Given the listing below, write out exactly the lines starting with the line that has "camera: 30 degrees right, 5 degrees up" and going on through the line that has "none -> orange bell [424,331,492,416]", both kept.

◆ ◆ ◆ ◆ ◆

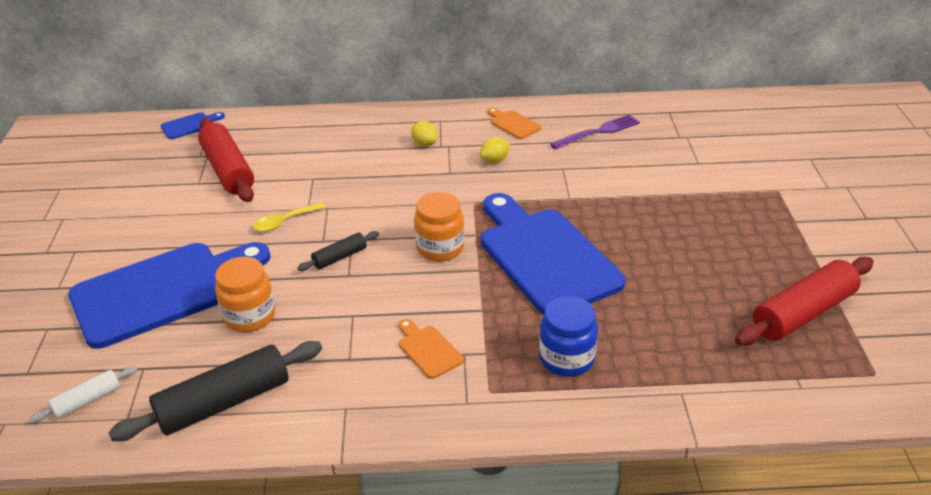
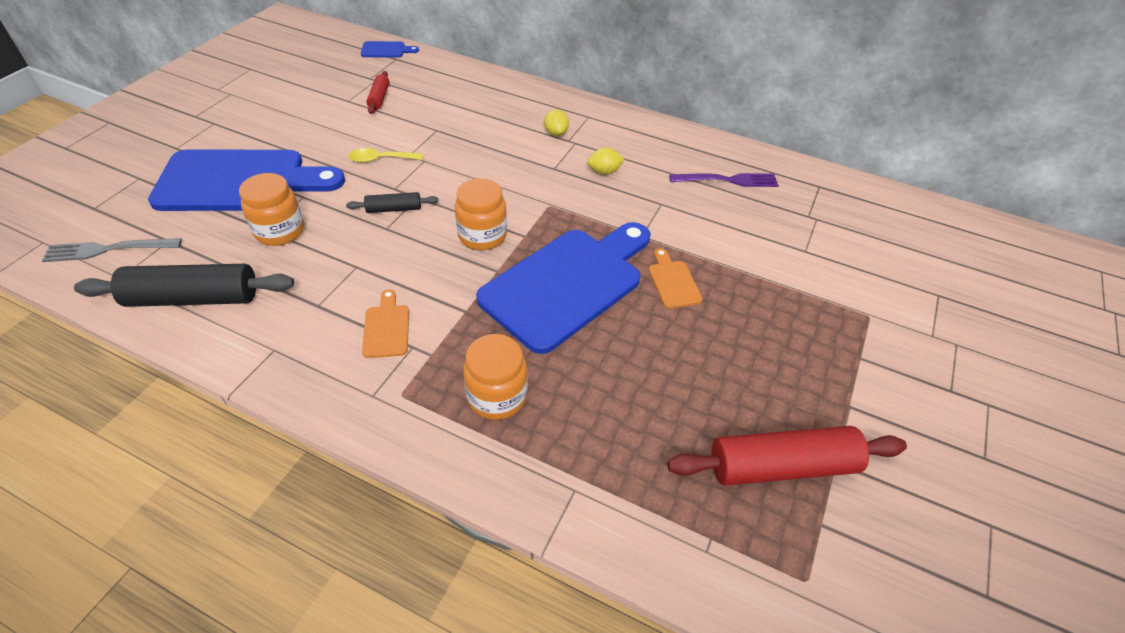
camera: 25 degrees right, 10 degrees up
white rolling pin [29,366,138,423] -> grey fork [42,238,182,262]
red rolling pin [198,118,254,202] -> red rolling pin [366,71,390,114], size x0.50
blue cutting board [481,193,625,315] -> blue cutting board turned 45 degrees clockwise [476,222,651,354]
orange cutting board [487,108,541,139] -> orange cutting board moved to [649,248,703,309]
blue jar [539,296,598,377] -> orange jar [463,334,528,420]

◆ ◆ ◆ ◆ ◆

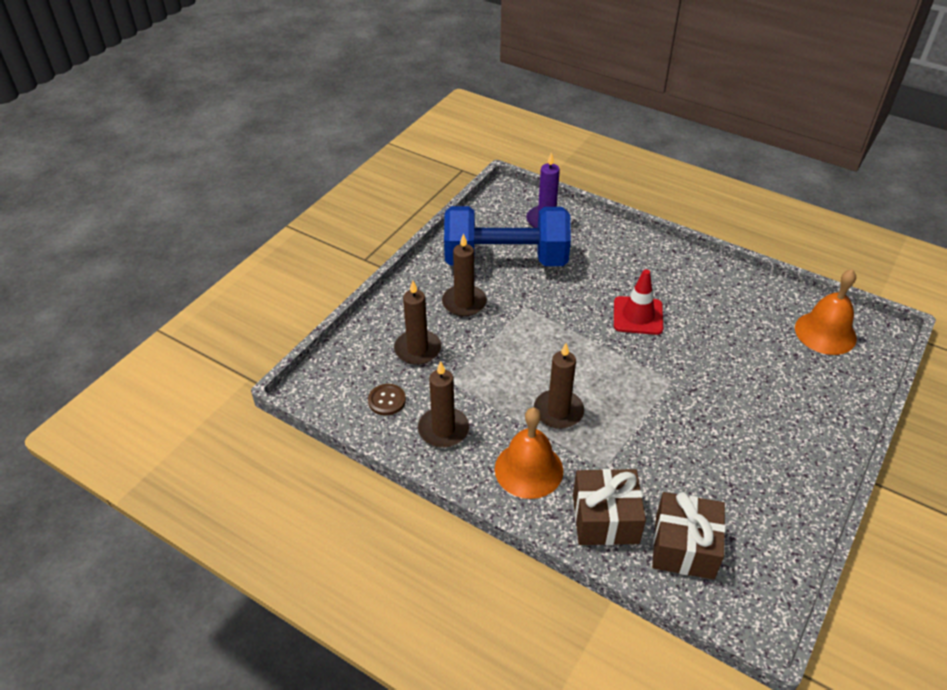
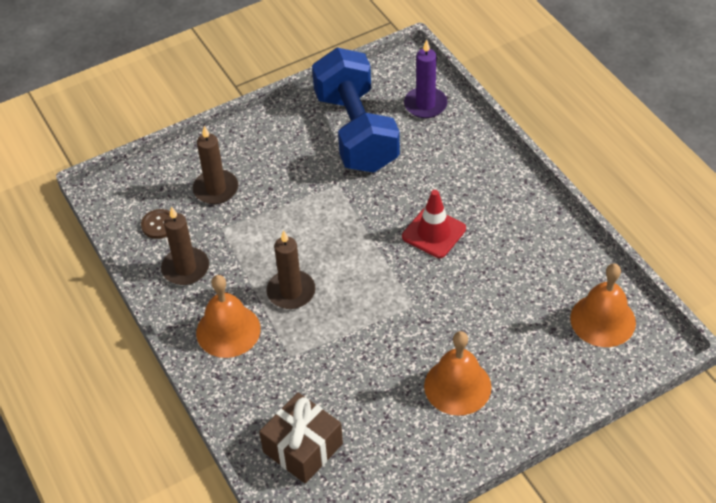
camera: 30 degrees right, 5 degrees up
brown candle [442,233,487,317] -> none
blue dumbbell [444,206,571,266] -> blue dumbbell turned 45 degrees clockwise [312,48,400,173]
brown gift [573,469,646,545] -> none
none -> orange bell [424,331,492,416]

◆ ◆ ◆ ◆ ◆

Output
camera: 30 degrees right, 5 degrees up
brown candle [442,233,487,317] -> none
blue dumbbell [444,206,571,266] -> blue dumbbell turned 45 degrees clockwise [312,48,400,173]
brown gift [573,469,646,545] -> none
none -> orange bell [424,331,492,416]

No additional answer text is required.